◆ **Your assignment**:
Return, without anything added, the lines from the one containing "D1: schottky 1N5817" through the end of the entries below, exactly as written.

Saved entries:
□ □ □ □
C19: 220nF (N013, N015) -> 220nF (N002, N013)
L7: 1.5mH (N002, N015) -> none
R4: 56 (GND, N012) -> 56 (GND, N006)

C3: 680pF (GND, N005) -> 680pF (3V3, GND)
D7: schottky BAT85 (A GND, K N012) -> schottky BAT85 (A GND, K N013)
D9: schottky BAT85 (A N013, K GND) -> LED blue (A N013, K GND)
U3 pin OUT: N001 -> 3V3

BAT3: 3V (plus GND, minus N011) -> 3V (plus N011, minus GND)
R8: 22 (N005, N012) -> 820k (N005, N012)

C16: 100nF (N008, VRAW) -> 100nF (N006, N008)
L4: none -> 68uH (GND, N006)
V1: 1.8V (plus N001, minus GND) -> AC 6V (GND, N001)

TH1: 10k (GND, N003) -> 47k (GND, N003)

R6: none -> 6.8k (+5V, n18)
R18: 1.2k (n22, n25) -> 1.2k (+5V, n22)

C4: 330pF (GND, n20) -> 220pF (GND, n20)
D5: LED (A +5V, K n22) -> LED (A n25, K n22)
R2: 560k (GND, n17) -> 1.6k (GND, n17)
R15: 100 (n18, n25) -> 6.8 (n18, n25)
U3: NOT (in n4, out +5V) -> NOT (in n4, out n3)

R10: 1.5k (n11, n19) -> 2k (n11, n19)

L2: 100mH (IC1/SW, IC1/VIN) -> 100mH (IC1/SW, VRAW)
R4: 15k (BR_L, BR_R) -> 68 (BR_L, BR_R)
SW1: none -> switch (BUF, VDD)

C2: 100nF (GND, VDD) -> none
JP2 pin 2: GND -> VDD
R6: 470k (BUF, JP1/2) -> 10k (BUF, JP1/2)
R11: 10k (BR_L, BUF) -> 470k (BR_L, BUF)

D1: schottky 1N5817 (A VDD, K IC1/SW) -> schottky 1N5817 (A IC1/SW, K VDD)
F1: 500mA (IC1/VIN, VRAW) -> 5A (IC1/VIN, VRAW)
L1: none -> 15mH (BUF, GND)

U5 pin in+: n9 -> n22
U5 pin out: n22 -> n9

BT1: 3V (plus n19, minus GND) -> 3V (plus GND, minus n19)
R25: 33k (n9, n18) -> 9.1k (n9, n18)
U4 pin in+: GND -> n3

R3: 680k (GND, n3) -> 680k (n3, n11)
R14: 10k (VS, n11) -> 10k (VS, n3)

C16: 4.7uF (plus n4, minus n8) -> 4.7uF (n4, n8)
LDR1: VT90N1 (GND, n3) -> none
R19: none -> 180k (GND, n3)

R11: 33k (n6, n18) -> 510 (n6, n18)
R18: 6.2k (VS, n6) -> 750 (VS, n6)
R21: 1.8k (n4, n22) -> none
□ □ □ □
◆ **Expected answer**:
D1: schottky 1N5817 (A VDD, K IC1/SW) -> schottky 1N5817 (A IC1/SW, K VDD)
F1: 500mA (IC1/VIN, VRAW) -> 5A (IC1/VIN, VRAW)
L1: none -> 15mH (BUF, GND)

U5 pin in+: n9 -> n22
U5 pin out: n22 -> n9

BT1: 3V (plus n19, minus GND) -> 3V (plus GND, minus n19)
R25: 33k (n9, n18) -> 9.1k (n9, n18)
U4 pin in+: GND -> n3

R3: 680k (GND, n3) -> 680k (n3, n11)
R14: 10k (VS, n11) -> 10k (VS, n3)

C16: 4.7uF (plus n4, minus n8) -> 4.7uF (n4, n8)
LDR1: VT90N1 (GND, n3) -> none
R19: none -> 180k (GND, n3)

R11: 33k (n6, n18) -> 510 (n6, n18)
R18: 6.2k (VS, n6) -> 750 (VS, n6)
R21: 1.8k (n4, n22) -> none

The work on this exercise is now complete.